**TASK ITEM:**
Skip the images and restate every line of the records exactly.
* * * * * * * * *
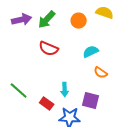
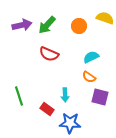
orange semicircle: (101, 73) -> (89, 77), moved
green line: (19, 91) -> (19, 96), turned 30
purple square: (91, 101) -> (100, 97), moved

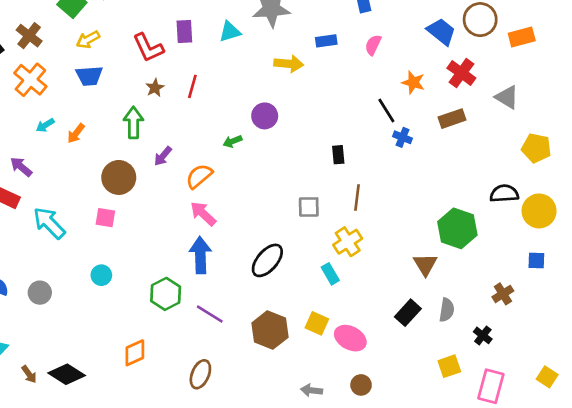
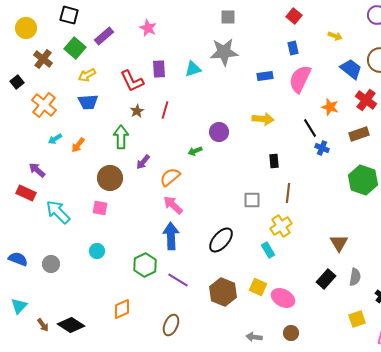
brown cross: (29, 36) -> (43, 59), moved
pink semicircle: (373, 45) -> (300, 79), size x1.8
yellow arrow: (289, 64) -> (263, 119), moved
green hexagon: (457, 228) -> (363, 180), moved

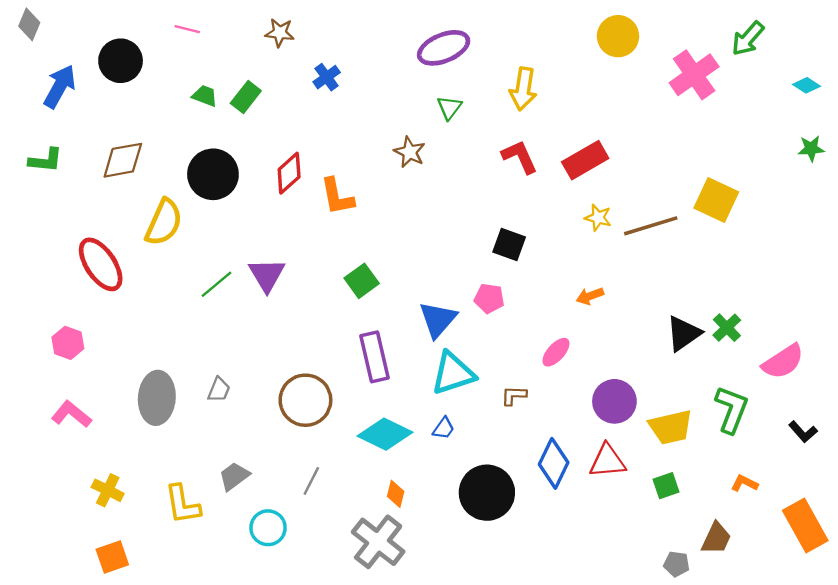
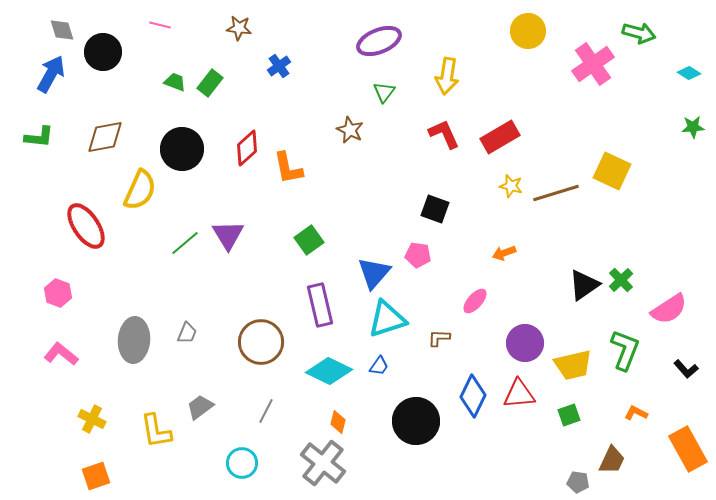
gray diamond: (29, 24) -> (62, 30), moved, turned -40
green arrow: (748, 39) -> (639, 33), turned -116
cyan circle: (268, 528) -> (242, 463), moved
* * * * * * * * *
**RESPONSE TO THE EXERCISE:**
orange semicircle: (101, 73) -> (89, 77), moved
green line: (19, 91) -> (19, 96), turned 30
purple square: (91, 101) -> (100, 97), moved

brown cross: (29, 36) -> (43, 59), moved
pink semicircle: (373, 45) -> (300, 79), size x1.8
yellow arrow: (289, 64) -> (263, 119), moved
green hexagon: (457, 228) -> (363, 180), moved

gray diamond: (29, 24) -> (62, 30), moved, turned -40
green arrow: (748, 39) -> (639, 33), turned -116
cyan circle: (268, 528) -> (242, 463), moved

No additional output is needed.